◆ **GOAL**
Put the rows below, from the first one through the row containing "25: (583, 563)", into a numbered list, leaving out any blank lines.
::::::
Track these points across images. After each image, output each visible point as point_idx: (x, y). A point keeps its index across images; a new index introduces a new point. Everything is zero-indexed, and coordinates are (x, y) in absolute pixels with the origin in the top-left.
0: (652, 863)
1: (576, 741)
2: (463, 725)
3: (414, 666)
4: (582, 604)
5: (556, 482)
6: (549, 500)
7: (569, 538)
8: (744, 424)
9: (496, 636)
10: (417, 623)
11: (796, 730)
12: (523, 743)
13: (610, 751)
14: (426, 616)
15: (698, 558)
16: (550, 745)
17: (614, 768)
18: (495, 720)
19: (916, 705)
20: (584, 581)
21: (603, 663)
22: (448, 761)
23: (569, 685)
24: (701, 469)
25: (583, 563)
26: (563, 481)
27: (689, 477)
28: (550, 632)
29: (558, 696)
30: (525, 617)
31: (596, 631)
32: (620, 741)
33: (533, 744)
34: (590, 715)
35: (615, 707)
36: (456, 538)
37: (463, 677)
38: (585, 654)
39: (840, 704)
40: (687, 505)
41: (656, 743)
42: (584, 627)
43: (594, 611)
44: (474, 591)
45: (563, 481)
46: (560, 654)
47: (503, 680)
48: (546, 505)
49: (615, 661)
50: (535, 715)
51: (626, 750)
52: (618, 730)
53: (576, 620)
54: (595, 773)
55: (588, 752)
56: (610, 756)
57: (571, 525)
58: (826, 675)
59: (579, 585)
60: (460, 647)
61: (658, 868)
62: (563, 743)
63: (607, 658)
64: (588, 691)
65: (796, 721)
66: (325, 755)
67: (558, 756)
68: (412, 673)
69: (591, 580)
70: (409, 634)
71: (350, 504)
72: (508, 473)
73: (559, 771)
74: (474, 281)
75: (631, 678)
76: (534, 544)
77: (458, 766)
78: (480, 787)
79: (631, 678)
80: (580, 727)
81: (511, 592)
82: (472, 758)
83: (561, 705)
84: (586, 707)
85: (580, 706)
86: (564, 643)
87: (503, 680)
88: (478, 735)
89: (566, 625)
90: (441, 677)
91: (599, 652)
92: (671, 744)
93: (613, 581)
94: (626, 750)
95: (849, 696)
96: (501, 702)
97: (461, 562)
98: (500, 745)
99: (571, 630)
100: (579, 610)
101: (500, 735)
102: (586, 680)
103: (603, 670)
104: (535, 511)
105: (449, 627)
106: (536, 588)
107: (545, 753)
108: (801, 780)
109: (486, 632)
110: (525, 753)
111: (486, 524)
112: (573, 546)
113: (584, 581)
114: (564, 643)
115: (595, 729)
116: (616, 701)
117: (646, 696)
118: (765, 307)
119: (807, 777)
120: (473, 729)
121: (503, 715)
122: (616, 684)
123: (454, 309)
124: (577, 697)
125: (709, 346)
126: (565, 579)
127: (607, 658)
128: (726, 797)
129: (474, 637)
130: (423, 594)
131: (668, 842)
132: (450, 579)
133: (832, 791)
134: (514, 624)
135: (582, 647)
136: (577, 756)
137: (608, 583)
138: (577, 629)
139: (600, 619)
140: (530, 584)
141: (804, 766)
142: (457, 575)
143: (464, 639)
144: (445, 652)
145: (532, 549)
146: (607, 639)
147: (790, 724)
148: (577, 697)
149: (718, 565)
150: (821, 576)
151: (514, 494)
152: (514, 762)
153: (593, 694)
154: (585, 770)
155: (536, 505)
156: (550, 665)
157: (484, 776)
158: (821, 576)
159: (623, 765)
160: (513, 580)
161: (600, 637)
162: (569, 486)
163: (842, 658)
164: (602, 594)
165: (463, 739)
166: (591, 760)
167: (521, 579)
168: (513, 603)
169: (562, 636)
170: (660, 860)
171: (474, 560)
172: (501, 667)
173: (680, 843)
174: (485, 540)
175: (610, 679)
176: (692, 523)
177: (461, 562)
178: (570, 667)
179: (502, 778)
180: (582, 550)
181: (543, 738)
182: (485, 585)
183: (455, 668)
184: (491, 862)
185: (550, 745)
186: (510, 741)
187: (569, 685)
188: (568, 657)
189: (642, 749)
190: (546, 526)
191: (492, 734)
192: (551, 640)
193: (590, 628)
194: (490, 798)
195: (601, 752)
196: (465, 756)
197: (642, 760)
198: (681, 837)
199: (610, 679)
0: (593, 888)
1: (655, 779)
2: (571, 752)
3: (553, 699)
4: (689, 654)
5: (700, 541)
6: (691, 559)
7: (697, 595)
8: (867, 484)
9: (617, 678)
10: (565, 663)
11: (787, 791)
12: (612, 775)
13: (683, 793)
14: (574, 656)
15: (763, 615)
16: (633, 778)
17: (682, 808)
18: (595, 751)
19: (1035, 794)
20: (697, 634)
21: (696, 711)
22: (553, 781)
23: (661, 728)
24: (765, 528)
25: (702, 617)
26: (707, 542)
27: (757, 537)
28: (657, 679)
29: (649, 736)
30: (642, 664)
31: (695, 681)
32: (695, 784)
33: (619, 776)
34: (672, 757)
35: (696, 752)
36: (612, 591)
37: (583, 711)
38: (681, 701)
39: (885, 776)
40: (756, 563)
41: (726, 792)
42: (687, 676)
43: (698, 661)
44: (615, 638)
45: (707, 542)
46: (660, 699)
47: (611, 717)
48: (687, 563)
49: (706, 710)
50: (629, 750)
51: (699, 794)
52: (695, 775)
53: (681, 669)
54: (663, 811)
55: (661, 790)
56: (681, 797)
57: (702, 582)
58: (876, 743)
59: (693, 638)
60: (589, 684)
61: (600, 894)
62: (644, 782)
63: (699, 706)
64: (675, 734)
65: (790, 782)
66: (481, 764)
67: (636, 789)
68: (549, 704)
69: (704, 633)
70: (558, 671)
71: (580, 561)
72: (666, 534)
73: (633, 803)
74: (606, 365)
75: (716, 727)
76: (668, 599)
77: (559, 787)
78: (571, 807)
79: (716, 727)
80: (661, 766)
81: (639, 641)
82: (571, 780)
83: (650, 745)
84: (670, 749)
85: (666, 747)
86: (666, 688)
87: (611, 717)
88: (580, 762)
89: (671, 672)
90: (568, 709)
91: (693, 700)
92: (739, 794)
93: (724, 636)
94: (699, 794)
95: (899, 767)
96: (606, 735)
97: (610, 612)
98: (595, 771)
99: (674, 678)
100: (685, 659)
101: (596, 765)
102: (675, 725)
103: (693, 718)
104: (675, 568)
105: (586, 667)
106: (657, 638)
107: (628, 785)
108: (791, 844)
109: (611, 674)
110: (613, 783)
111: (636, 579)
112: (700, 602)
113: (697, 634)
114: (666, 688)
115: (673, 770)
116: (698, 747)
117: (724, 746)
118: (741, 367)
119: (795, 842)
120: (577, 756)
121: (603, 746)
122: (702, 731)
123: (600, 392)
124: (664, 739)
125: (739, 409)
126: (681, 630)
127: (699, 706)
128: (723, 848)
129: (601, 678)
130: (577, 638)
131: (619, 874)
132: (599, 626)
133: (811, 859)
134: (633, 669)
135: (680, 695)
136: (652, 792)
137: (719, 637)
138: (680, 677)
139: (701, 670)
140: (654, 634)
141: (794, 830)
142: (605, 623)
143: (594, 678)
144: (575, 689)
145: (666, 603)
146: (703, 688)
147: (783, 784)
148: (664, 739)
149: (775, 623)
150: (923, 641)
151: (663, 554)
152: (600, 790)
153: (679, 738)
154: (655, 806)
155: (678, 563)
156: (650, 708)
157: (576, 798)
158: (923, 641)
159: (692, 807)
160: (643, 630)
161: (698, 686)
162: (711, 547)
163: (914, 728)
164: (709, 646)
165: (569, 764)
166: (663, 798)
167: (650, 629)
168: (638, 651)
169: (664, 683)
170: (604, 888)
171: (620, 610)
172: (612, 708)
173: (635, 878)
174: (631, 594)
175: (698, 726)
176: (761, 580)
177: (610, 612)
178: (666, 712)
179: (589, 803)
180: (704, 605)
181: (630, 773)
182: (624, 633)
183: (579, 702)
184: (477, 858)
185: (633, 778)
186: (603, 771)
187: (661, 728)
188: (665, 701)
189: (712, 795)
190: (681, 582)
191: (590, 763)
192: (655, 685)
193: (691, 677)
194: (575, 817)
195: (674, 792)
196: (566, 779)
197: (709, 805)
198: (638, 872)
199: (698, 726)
::::::
◆ **SOLUTION TO THIS TASK**
1. Track these points across images. After each image, output each visible point as point_idx: (x, y). A point keeps its index across images; a new index introduces a new point. Everything is zero-indexed, and coordinates are (x, y) in absolute pixels with the origin in the top-left.
2. 0: (652, 863)
3. 1: (576, 741)
4. 2: (463, 725)
5. 3: (414, 666)
6. 4: (582, 604)
7. 5: (556, 482)
8. 6: (549, 500)
9. 7: (569, 538)
10. 8: (744, 424)
11. 9: (496, 636)
12. 10: (417, 623)
13. 11: (796, 730)
14. 12: (523, 743)
15. 13: (610, 751)
16. 14: (426, 616)
17. 15: (698, 558)
18. 16: (550, 745)
19. 17: (614, 768)
20. 18: (495, 720)
21. 19: (916, 705)
22. 20: (584, 581)
23. 21: (603, 663)
24. 22: (448, 761)
25. 23: (569, 685)
26. 24: (701, 469)
27. 25: (583, 563)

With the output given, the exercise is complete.